Problem to solve:
Look through the listing below and report every line that contains "none".

The data:

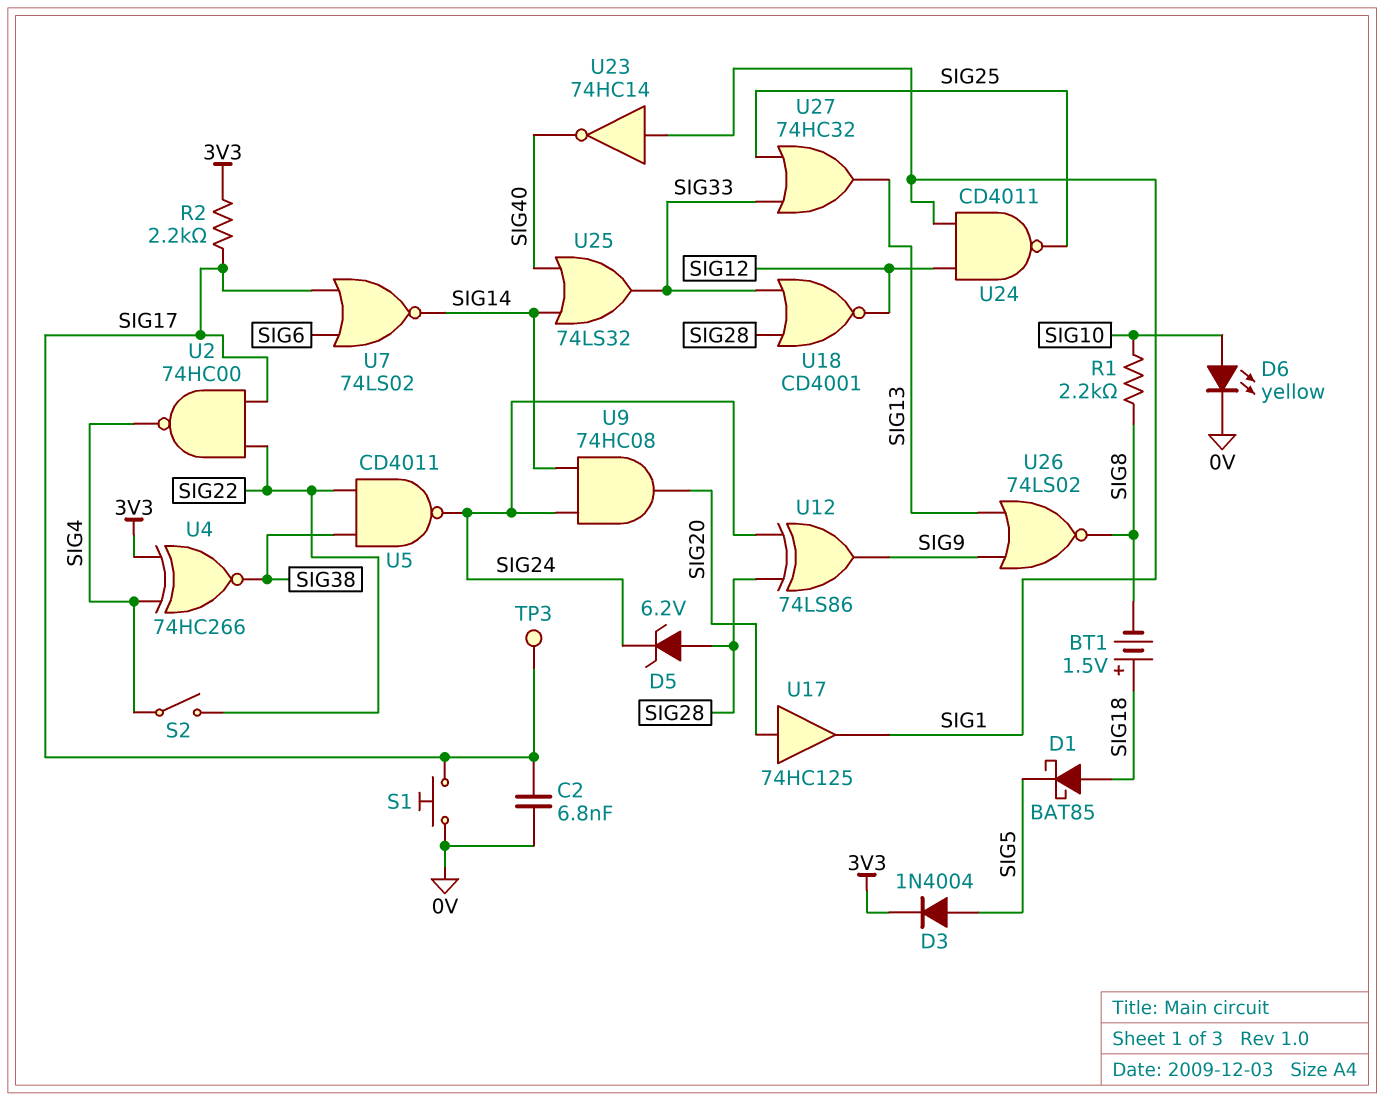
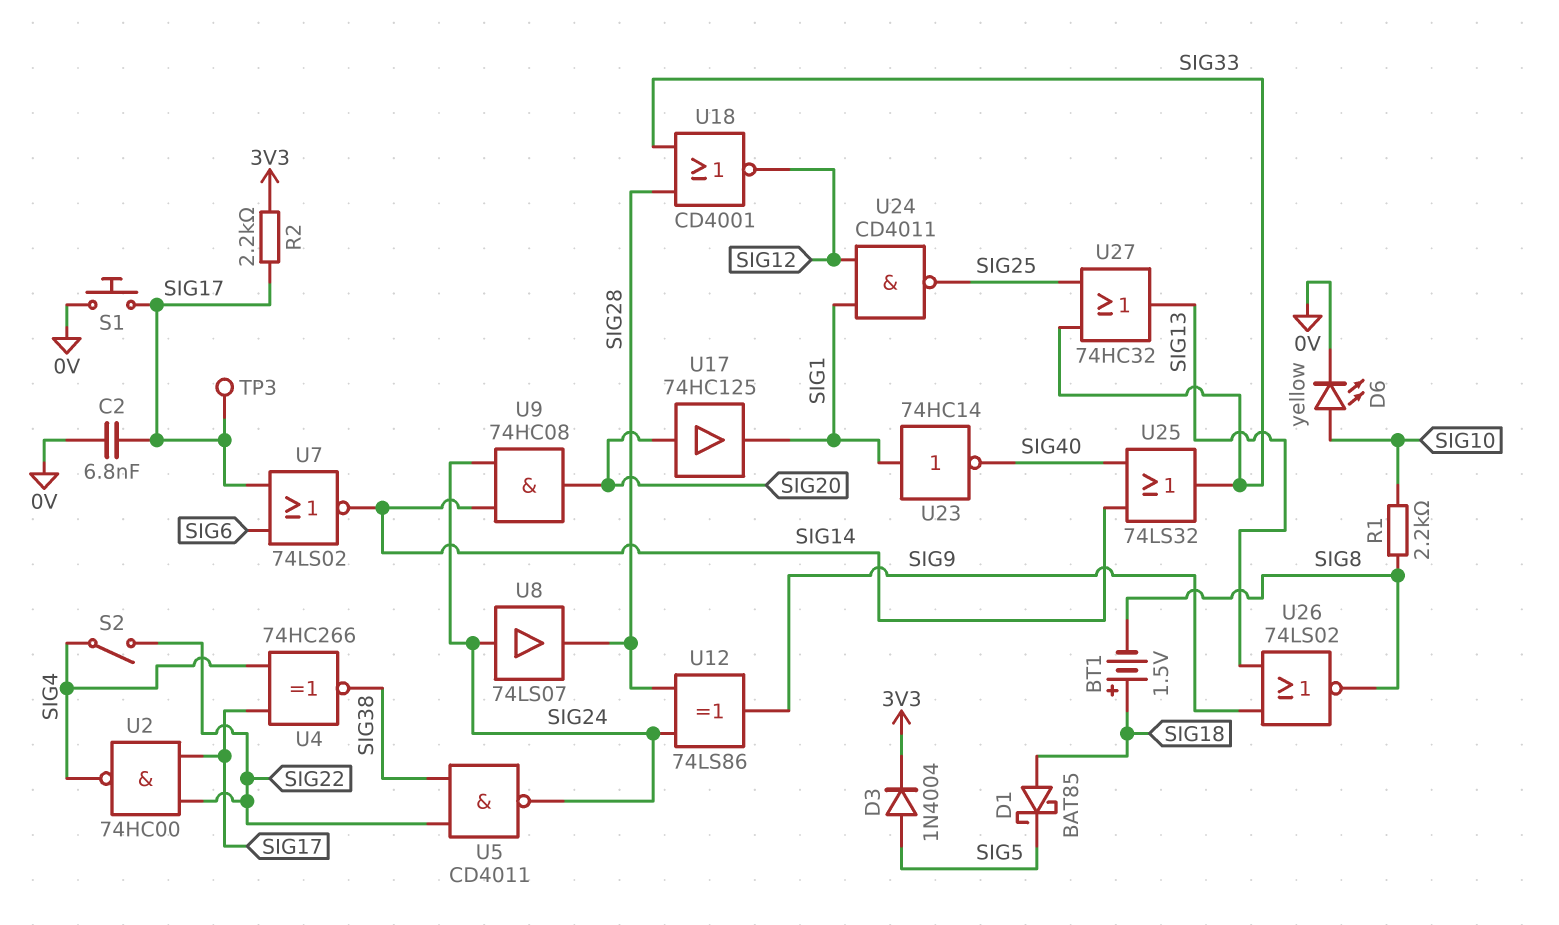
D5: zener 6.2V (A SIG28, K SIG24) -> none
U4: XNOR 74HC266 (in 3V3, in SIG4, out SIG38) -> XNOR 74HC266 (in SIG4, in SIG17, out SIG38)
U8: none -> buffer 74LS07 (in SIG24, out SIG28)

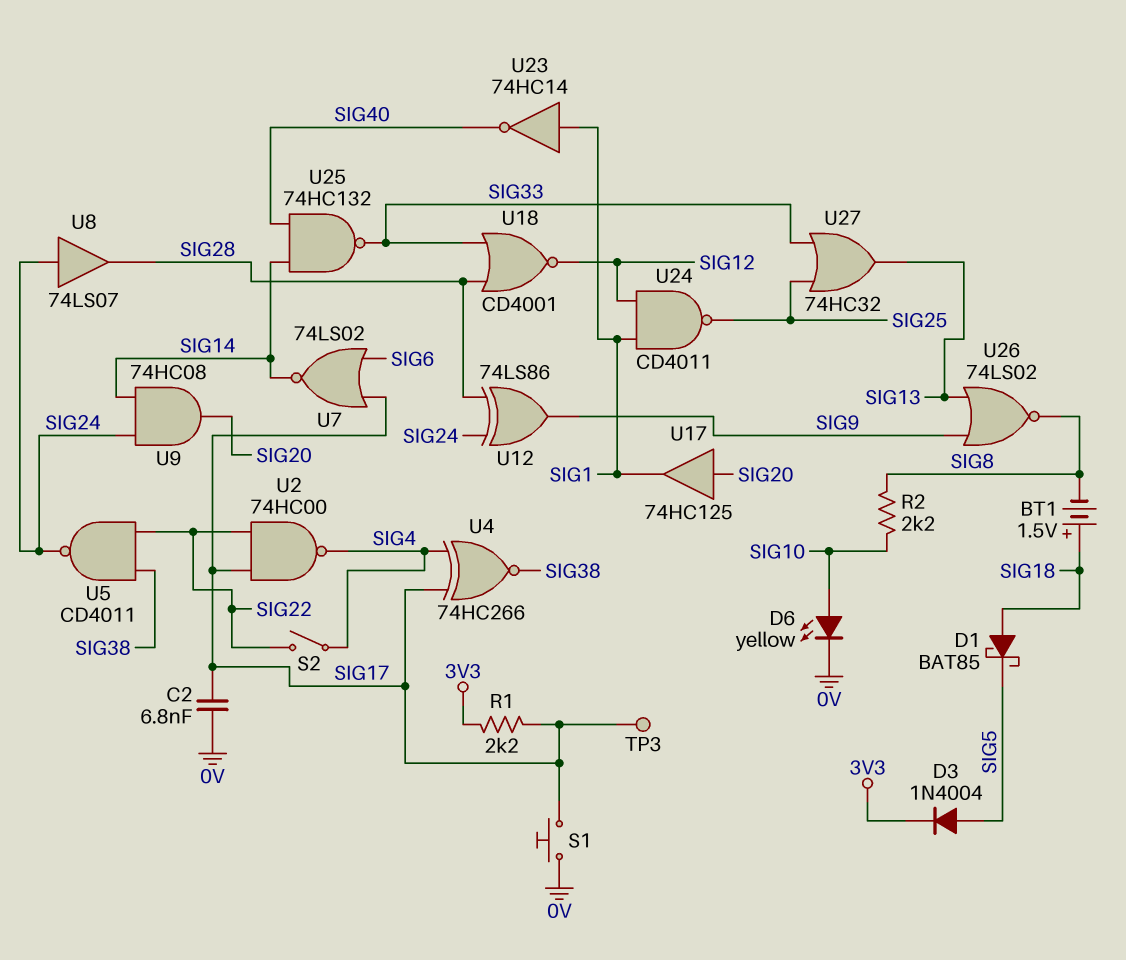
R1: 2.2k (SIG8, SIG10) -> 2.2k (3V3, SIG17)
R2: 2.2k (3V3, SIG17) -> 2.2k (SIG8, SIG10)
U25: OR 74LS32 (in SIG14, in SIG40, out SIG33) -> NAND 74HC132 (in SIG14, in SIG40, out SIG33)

Completed exercise:
D5: zener 6.2V (A SIG28, K SIG24) -> none
U8: none -> buffer 74LS07 (in SIG24, out SIG28)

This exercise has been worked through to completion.